• EXERCISE AIM:
For each entry below, copy the text exactly and leave out any picture.

[[ EXTRACTED RECORDS, beginning ]]

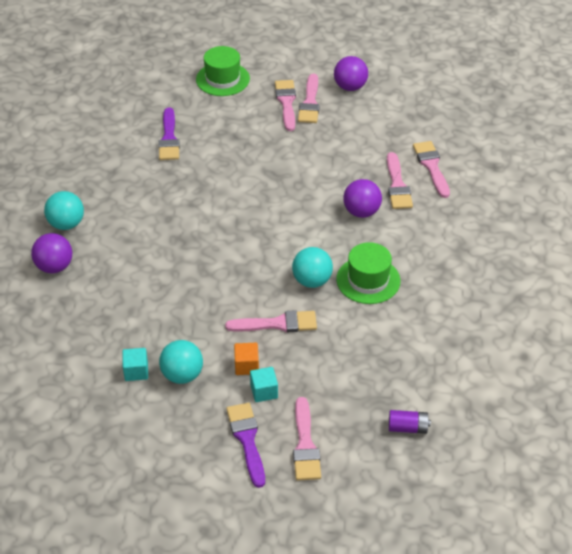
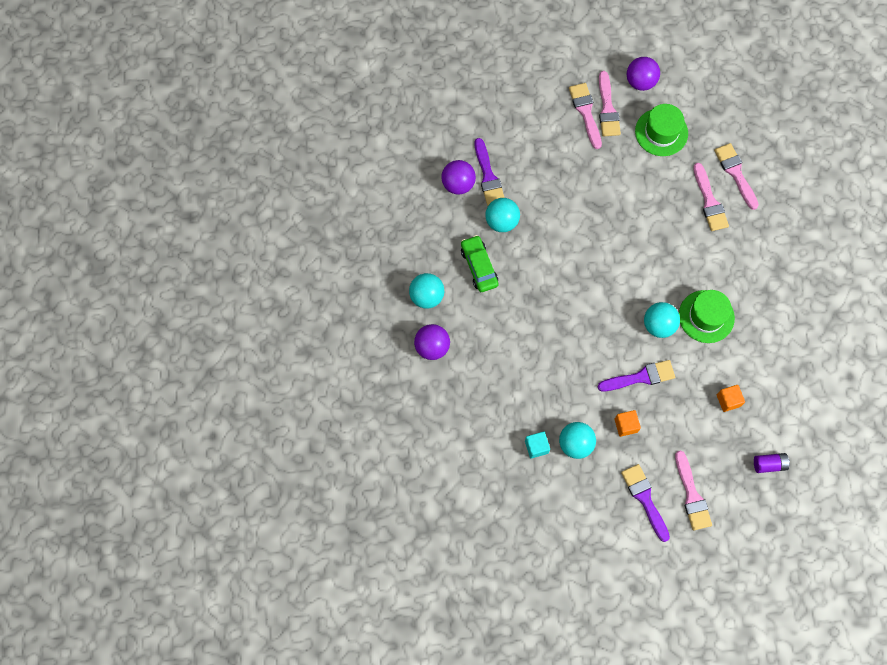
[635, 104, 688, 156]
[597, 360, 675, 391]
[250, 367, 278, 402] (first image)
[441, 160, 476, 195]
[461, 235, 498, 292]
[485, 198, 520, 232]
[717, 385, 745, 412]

[[ EXTRACTED RECORDS, end ]]

• EXERCISE SOLUTION:
[635, 104, 688, 156]
[597, 360, 675, 391]
[250, 367, 278, 402] (first image)
[441, 160, 476, 195]
[461, 235, 498, 292]
[485, 198, 520, 232]
[717, 385, 745, 412]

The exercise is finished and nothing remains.